_WORK REQUEST_. Every line of the listing below should be written out exactly, minus its pictures.

_RECORDS SUPPLIED_.
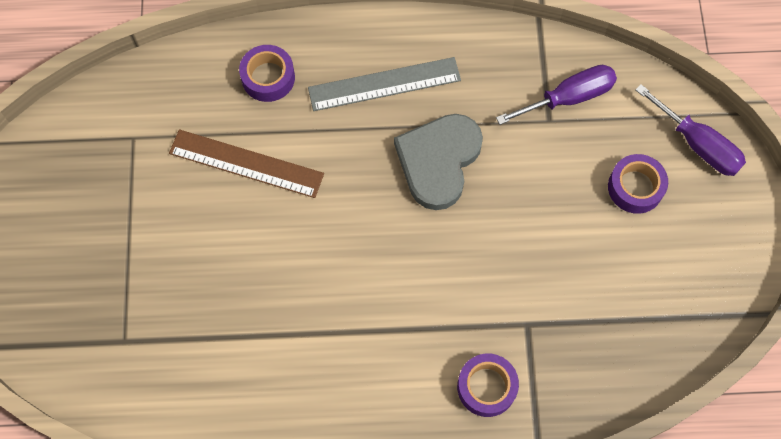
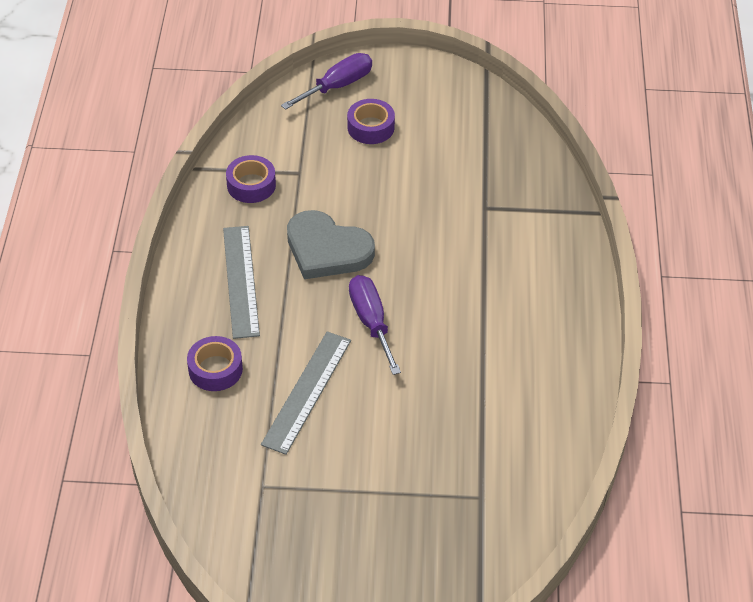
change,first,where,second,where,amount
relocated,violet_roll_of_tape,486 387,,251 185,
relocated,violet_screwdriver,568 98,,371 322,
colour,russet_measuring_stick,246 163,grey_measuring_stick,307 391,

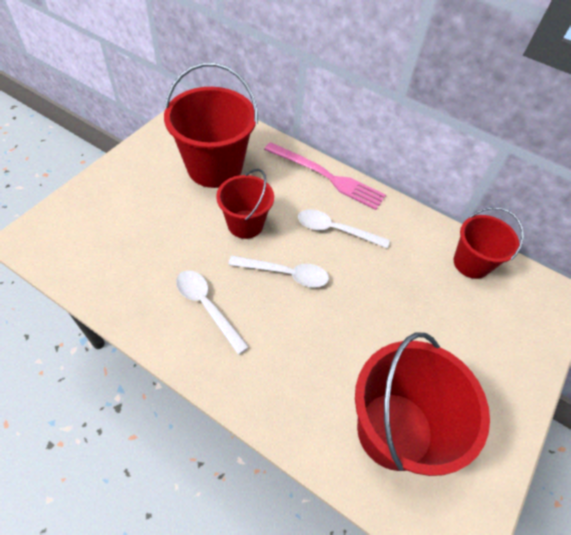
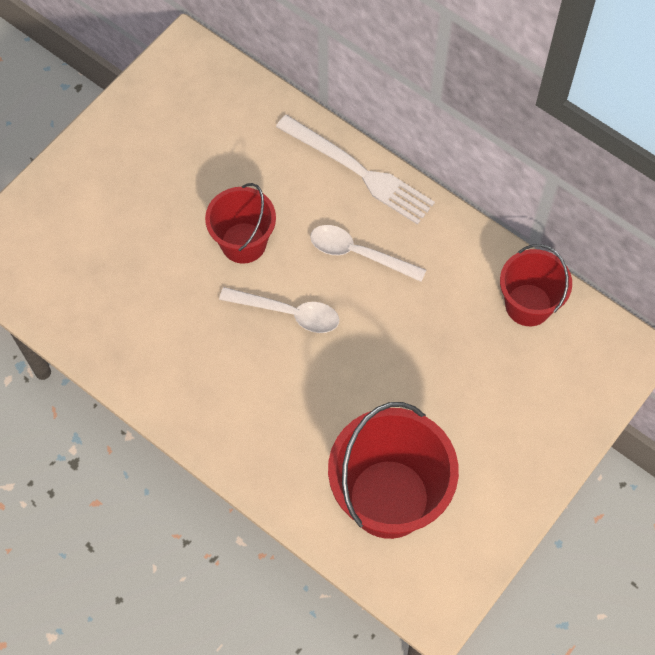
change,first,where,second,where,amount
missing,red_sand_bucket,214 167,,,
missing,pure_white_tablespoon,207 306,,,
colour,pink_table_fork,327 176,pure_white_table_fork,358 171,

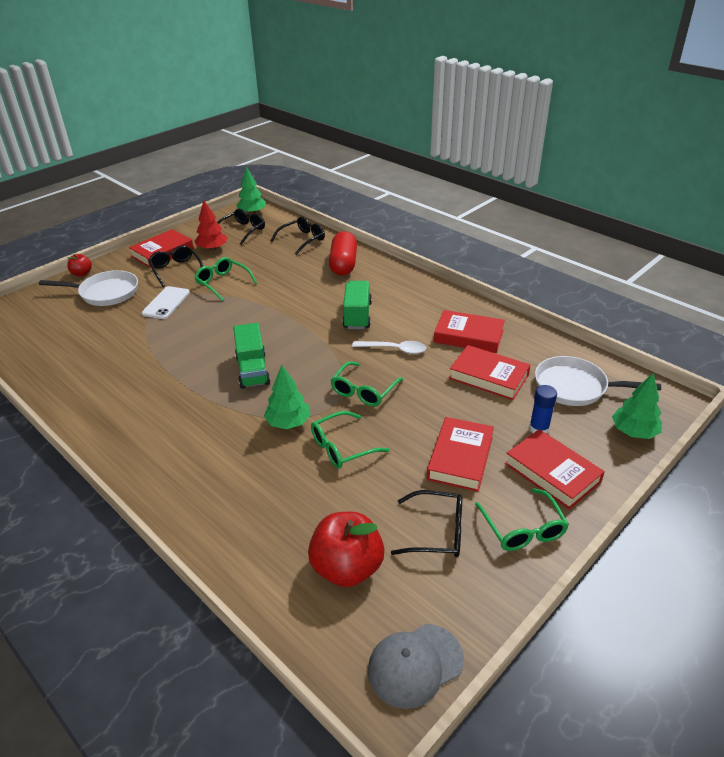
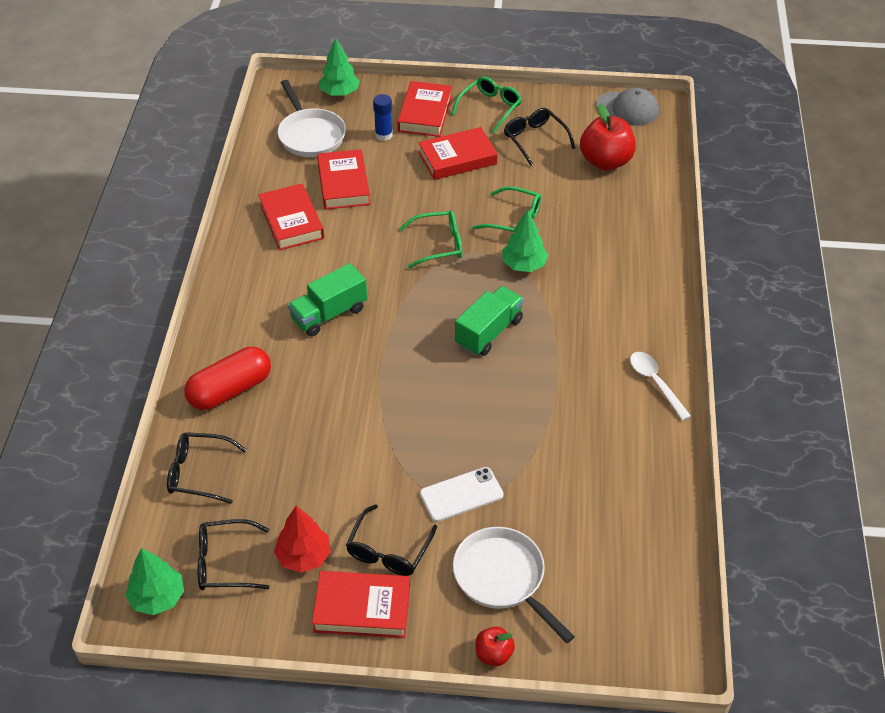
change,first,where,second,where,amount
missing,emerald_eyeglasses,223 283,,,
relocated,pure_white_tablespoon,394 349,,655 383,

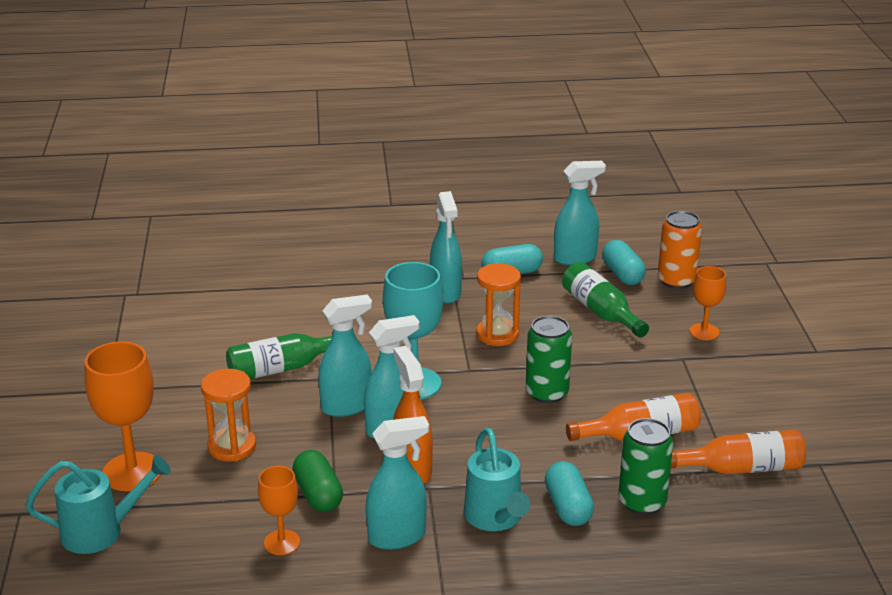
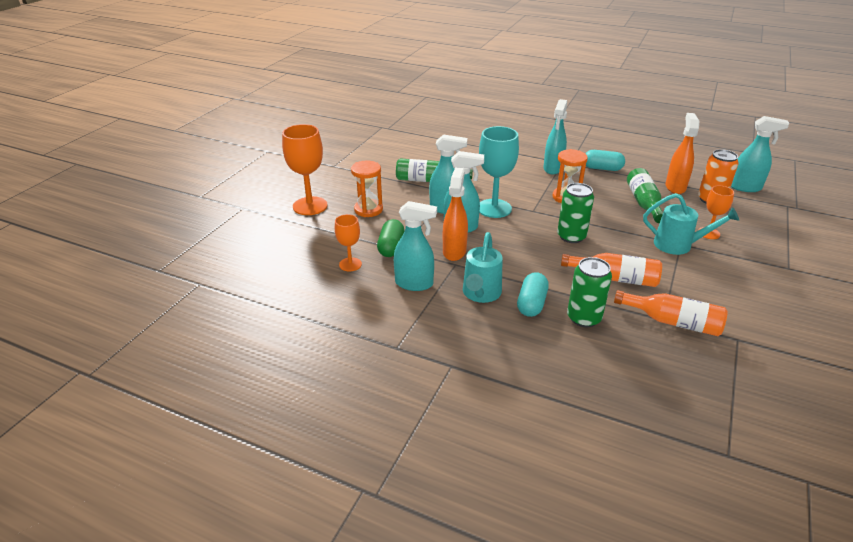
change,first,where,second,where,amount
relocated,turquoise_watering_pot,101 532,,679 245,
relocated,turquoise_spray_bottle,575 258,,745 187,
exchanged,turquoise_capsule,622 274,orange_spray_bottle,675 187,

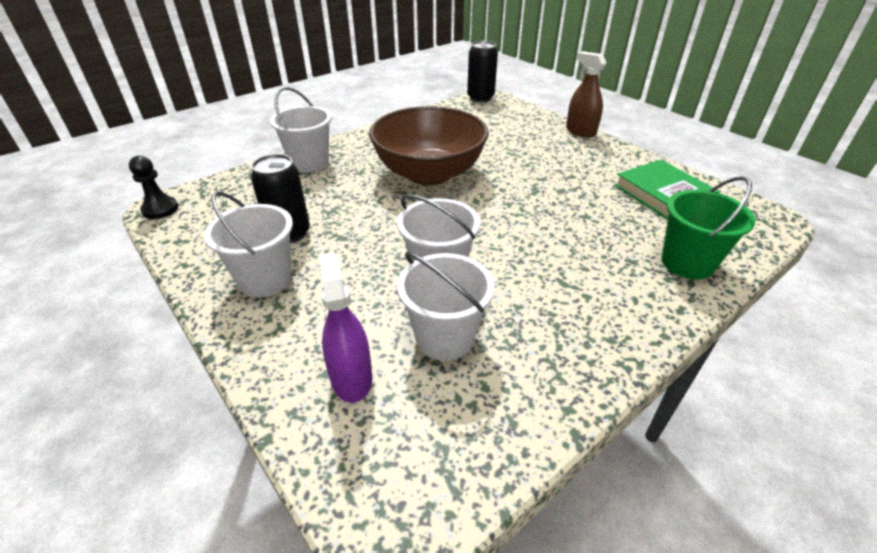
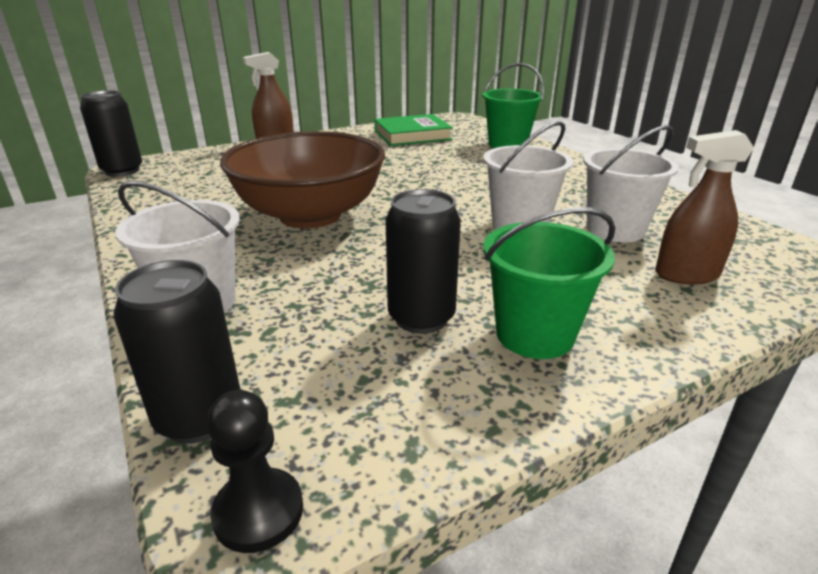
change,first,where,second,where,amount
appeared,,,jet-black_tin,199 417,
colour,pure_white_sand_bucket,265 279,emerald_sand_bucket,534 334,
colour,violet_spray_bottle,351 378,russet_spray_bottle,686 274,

_OUTPUT FOR THIS EXERCISE_.
change,first,where,second,where,amount
relocated,violet_roll_of_tape,486 387,,251 185,
relocated,violet_screwdriver,568 98,,371 322,
colour,russet_measuring_stick,246 163,grey_measuring_stick,307 391,

change,first,where,second,where,amount
missing,red_sand_bucket,214 167,,,
missing,pure_white_tablespoon,207 306,,,
colour,pink_table_fork,327 176,pure_white_table_fork,358 171,

change,first,where,second,where,amount
missing,emerald_eyeglasses,223 283,,,
relocated,pure_white_tablespoon,394 349,,655 383,

change,first,where,second,where,amount
relocated,turquoise_watering_pot,101 532,,679 245,
relocated,turquoise_spray_bottle,575 258,,745 187,
exchanged,turquoise_capsule,622 274,orange_spray_bottle,675 187,

change,first,where,second,where,amount
appeared,,,jet-black_tin,199 417,
colour,pure_white_sand_bucket,265 279,emerald_sand_bucket,534 334,
colour,violet_spray_bottle,351 378,russet_spray_bottle,686 274,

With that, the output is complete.